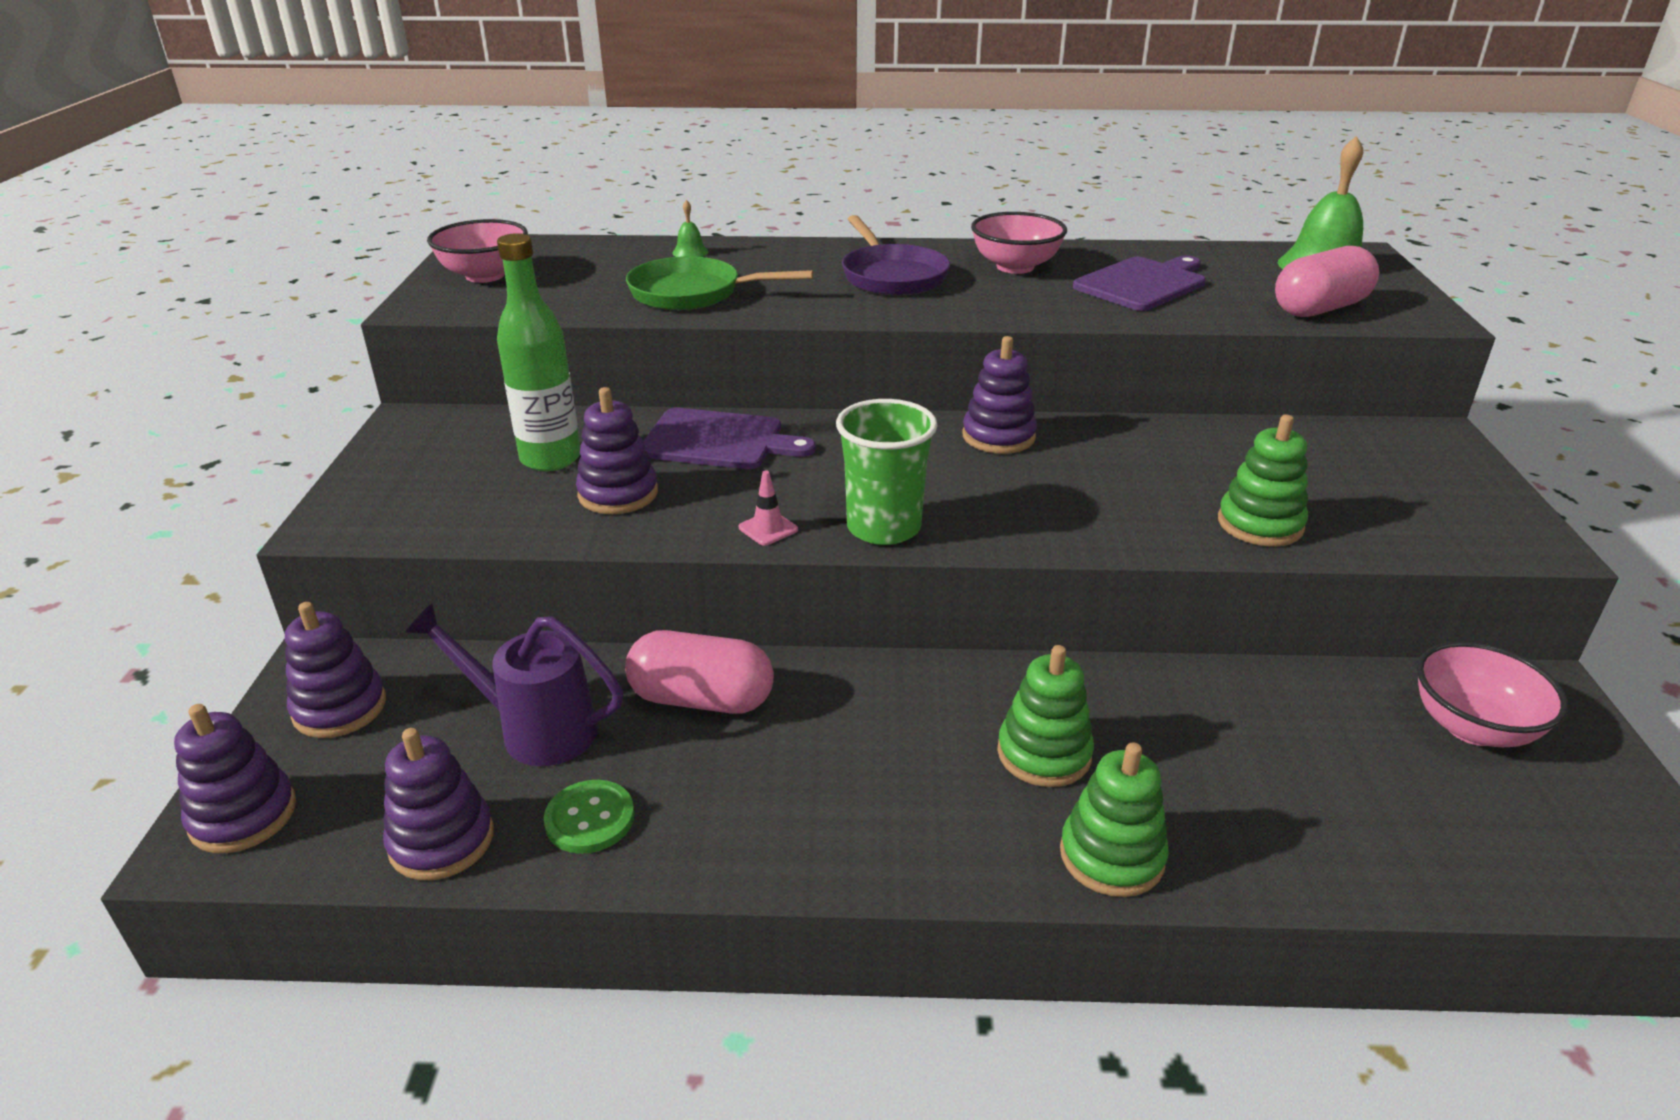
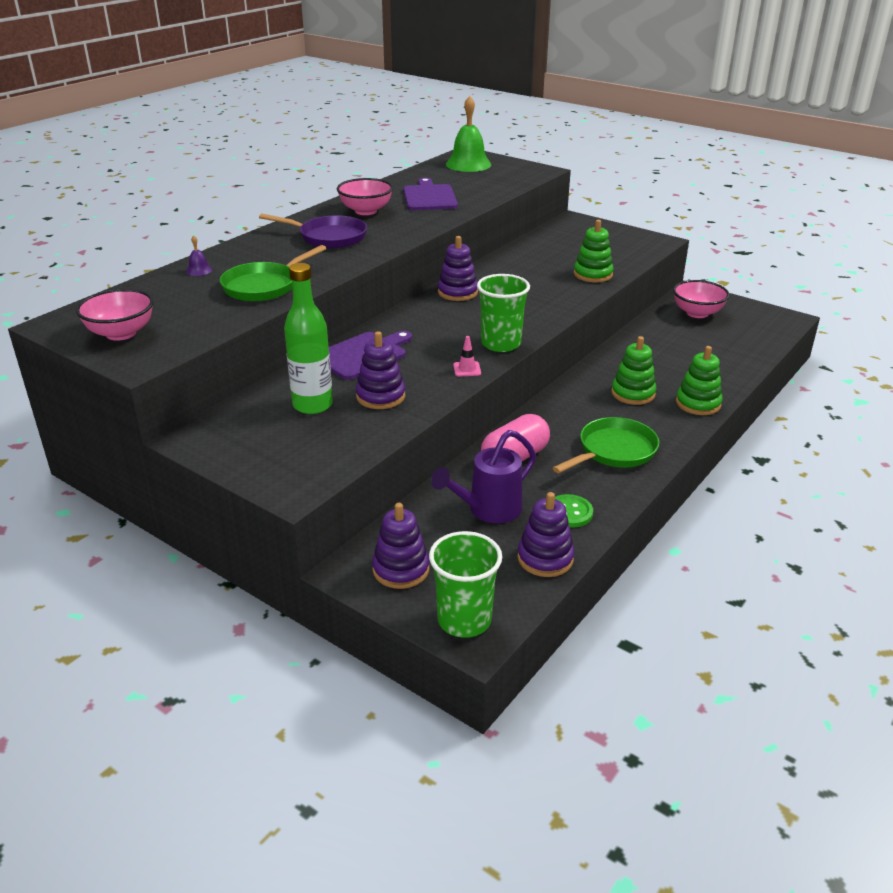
camera: 55 degrees left, 0 degrees up
(243, 815) = (464, 620): purple stacking toy -> green cup
(690, 252) = (199, 270): green bell -> purple bell
(823, 801) = (614, 451): none -> green pan
(1320, 309) = (506, 181): pink capsule -> none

☆ ☆ ☆ ☆

*What the task asks*:
Count how many lines of the entries contain the word "green", and respond with that count only.

*Answer to the problem*:
3